Read through the entries below and return each line with the word "trapezoid".

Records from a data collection
*** Block opens ***

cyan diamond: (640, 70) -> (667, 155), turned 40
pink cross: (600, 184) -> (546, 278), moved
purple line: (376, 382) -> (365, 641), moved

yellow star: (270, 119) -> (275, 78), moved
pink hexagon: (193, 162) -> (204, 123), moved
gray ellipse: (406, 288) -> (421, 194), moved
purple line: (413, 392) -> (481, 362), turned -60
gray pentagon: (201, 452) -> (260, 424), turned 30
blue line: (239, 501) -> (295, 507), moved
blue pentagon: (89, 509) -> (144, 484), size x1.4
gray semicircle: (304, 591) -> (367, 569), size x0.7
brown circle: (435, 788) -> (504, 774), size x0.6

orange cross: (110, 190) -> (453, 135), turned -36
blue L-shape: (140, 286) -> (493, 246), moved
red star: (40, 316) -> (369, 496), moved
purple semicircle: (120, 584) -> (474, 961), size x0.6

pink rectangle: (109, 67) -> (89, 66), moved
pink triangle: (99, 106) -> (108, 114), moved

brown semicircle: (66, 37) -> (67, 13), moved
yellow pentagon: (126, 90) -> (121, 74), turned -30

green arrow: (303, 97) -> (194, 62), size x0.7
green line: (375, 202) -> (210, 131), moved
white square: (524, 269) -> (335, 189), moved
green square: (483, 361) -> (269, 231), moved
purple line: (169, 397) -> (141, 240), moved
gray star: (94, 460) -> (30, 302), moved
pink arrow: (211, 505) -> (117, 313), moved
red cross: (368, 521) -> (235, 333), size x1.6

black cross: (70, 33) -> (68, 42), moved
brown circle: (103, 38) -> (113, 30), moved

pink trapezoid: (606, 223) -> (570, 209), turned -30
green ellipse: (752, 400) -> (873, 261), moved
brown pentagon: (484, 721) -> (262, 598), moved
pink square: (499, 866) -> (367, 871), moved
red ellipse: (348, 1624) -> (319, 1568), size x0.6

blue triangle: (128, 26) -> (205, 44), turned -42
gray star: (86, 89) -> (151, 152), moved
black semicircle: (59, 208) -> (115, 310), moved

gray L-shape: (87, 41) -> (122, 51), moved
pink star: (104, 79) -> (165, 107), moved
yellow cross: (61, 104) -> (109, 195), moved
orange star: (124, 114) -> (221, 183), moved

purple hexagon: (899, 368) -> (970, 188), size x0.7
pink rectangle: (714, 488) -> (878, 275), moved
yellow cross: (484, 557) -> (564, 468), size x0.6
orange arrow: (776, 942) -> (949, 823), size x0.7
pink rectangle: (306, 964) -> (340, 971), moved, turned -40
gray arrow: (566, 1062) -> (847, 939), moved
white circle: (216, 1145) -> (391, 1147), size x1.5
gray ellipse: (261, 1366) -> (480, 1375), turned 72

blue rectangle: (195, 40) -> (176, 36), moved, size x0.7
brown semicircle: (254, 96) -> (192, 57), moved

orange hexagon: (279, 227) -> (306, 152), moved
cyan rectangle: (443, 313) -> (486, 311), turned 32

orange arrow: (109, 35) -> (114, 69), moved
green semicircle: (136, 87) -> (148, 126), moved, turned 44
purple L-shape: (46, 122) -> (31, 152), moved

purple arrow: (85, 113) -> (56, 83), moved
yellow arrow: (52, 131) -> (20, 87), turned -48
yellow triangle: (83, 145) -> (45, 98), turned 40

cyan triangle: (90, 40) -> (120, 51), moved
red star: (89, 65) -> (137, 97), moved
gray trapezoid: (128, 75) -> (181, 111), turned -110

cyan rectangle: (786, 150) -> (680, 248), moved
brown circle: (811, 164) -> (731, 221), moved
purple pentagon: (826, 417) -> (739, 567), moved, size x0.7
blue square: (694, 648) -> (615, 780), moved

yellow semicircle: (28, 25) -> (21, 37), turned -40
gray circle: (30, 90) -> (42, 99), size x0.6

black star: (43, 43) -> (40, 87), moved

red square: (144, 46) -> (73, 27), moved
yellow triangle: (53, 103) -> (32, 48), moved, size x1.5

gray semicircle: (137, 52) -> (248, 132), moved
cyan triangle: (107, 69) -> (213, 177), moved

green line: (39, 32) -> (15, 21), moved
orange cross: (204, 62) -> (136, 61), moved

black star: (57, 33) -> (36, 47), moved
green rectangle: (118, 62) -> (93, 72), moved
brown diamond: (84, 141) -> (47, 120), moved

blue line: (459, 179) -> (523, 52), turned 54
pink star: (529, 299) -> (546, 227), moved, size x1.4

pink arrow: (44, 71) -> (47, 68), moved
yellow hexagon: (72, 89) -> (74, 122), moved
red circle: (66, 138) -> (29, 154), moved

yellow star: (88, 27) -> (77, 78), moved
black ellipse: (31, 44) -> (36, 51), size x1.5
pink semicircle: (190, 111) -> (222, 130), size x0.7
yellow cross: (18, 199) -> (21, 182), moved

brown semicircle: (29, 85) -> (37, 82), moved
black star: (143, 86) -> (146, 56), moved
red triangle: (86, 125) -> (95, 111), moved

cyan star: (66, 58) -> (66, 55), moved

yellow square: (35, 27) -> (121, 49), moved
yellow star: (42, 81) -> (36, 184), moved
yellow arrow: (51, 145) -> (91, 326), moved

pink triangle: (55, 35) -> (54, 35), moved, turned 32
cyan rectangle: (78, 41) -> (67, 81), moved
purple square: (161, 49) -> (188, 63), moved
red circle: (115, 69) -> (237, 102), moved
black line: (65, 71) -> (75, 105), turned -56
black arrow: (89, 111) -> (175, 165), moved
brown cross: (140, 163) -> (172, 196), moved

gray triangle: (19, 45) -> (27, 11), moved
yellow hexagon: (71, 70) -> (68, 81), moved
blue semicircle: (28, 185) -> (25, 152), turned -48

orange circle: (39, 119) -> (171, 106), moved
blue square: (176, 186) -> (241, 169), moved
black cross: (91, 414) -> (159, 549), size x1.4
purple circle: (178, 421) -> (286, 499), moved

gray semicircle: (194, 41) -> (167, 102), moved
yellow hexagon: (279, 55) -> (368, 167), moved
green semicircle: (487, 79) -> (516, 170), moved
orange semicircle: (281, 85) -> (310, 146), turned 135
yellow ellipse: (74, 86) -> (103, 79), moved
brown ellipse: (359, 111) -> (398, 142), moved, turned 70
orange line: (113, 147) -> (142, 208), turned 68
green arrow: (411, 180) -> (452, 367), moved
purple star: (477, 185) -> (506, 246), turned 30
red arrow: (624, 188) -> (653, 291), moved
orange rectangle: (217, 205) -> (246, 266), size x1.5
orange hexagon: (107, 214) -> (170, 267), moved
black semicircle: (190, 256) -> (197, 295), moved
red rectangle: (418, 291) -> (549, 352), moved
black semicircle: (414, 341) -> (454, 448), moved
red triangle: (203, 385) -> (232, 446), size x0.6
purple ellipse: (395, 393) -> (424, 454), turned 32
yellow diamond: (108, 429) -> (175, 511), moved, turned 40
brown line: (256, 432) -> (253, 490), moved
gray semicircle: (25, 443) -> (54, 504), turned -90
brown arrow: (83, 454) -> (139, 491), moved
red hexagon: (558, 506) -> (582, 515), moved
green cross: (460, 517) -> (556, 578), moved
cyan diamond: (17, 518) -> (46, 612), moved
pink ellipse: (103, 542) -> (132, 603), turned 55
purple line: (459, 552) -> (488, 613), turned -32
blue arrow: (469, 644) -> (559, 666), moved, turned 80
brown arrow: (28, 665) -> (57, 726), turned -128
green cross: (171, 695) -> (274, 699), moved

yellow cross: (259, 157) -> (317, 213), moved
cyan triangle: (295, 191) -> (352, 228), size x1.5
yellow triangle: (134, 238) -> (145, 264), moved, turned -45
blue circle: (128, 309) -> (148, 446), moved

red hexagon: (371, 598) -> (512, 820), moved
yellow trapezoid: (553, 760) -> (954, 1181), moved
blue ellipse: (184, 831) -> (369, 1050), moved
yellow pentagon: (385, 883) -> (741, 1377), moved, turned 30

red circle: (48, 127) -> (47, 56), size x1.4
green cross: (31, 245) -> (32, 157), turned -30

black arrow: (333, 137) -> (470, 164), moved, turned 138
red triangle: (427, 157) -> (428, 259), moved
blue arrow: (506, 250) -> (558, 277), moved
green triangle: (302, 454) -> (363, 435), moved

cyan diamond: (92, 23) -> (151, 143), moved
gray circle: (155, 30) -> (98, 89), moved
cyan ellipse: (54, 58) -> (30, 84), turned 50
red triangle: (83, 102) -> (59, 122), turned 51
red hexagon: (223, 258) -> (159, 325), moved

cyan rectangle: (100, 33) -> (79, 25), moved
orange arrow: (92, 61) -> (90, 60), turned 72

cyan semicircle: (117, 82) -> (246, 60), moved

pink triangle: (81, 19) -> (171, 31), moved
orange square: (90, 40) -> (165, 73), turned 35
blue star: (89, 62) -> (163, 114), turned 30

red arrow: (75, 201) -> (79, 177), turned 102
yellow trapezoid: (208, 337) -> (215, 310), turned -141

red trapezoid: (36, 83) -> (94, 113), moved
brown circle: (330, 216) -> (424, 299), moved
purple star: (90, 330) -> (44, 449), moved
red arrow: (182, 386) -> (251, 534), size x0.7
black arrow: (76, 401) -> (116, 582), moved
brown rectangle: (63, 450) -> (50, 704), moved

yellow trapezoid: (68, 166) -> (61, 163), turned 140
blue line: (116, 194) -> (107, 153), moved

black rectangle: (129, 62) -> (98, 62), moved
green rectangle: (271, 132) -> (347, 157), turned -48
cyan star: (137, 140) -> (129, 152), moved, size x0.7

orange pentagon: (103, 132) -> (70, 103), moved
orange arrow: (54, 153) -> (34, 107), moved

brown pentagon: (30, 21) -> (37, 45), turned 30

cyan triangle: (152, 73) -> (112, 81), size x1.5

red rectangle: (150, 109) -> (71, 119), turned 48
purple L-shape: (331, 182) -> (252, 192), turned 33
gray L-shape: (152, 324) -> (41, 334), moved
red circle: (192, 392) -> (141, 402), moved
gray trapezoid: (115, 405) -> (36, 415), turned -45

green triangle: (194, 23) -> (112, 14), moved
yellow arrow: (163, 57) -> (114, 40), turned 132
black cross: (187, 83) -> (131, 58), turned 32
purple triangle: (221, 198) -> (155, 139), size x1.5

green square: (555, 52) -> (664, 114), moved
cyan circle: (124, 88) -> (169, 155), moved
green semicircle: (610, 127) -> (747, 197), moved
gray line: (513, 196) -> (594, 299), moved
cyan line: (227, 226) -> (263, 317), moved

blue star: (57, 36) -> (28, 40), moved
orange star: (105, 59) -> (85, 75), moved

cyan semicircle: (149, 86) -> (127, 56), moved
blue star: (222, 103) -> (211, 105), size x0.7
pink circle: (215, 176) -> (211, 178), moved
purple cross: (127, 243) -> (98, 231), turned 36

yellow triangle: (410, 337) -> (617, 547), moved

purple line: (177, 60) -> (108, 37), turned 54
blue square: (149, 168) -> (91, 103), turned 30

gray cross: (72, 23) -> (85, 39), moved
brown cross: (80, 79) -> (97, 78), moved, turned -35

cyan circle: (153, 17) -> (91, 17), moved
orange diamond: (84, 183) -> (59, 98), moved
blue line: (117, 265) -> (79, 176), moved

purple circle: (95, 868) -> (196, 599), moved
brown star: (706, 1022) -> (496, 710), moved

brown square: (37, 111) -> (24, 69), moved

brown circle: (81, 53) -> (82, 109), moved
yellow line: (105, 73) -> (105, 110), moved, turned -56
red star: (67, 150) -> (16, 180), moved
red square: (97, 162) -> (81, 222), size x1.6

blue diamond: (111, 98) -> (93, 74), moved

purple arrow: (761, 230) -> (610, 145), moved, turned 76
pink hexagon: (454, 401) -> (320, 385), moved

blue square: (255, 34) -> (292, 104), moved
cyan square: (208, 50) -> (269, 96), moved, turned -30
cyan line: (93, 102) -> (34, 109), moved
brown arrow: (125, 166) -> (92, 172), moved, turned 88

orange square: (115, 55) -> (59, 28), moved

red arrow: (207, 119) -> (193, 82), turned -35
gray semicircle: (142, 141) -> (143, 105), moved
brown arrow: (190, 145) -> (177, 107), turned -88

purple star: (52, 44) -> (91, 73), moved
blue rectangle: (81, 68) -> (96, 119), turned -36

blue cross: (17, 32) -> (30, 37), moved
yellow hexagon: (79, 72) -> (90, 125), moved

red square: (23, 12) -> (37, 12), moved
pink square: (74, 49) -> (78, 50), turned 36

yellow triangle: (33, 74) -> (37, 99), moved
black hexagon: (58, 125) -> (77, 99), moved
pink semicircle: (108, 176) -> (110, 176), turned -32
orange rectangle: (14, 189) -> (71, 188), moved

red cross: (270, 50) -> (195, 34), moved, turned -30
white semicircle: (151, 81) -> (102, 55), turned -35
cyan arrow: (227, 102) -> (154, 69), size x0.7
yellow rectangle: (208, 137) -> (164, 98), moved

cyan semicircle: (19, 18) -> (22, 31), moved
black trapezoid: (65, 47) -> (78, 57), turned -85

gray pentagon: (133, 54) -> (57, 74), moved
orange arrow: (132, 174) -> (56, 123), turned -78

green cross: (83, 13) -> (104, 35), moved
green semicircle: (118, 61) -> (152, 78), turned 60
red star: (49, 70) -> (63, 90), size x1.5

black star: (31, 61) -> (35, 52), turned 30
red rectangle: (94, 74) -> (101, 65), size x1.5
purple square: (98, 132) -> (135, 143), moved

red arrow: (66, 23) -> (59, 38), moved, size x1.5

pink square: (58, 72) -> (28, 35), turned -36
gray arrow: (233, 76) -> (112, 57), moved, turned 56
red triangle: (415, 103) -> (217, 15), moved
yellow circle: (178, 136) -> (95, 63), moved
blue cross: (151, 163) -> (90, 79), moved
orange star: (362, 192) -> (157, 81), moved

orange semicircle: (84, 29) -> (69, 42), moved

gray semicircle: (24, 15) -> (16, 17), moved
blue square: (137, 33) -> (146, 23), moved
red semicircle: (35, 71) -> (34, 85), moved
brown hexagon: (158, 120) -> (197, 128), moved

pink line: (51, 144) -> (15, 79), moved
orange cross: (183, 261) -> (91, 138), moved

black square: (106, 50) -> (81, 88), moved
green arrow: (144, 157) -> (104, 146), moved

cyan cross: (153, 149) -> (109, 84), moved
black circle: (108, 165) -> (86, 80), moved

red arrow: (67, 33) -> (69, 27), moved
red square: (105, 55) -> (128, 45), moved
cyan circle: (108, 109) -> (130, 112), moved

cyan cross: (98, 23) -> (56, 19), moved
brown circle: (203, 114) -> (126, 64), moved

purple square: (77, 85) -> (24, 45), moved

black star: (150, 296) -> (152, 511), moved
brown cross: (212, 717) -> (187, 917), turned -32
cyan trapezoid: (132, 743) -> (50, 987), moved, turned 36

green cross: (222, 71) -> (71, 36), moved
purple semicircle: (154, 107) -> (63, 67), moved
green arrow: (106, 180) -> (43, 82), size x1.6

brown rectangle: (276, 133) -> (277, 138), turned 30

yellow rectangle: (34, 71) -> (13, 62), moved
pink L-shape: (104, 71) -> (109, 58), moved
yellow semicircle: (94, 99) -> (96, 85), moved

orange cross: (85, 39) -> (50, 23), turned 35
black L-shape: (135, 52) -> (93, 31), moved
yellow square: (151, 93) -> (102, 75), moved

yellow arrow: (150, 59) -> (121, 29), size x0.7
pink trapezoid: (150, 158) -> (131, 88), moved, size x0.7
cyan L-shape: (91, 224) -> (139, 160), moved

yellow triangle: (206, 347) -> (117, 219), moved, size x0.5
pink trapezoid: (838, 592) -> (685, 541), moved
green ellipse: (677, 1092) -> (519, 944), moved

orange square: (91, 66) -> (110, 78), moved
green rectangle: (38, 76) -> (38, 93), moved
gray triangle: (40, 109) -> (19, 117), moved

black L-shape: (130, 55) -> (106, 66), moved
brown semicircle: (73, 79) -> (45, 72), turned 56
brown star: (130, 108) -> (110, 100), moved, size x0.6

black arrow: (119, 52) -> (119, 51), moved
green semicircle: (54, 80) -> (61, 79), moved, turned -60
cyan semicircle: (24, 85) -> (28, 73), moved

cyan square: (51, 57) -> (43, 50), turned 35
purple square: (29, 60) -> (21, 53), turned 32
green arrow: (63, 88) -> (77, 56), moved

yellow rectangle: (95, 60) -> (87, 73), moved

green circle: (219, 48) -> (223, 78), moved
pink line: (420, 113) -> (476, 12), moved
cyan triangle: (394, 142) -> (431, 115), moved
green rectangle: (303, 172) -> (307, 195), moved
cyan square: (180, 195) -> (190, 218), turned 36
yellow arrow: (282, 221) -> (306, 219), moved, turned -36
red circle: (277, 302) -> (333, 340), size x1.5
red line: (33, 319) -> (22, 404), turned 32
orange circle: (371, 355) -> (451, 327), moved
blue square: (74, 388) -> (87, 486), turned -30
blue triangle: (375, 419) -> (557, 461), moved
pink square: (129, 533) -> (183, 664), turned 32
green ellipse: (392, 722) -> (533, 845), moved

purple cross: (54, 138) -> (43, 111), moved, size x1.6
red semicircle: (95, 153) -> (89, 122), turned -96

*** Block closes ***

### FINAL ANSWER
pink trapezoid: (606, 223) -> (570, 209), turned -30
gray trapezoid: (128, 75) -> (181, 111), turned -110
yellow trapezoid: (553, 760) -> (954, 1181), moved
yellow trapezoid: (208, 337) -> (215, 310), turned -141
red trapezoid: (36, 83) -> (94, 113), moved
yellow trapezoid: (68, 166) -> (61, 163), turned 140
gray trapezoid: (115, 405) -> (36, 415), turned -45
black trapezoid: (65, 47) -> (78, 57), turned -85
cyan trapezoid: (132, 743) -> (50, 987), moved, turned 36
pink trapezoid: (150, 158) -> (131, 88), moved, size x0.7
pink trapezoid: (838, 592) -> (685, 541), moved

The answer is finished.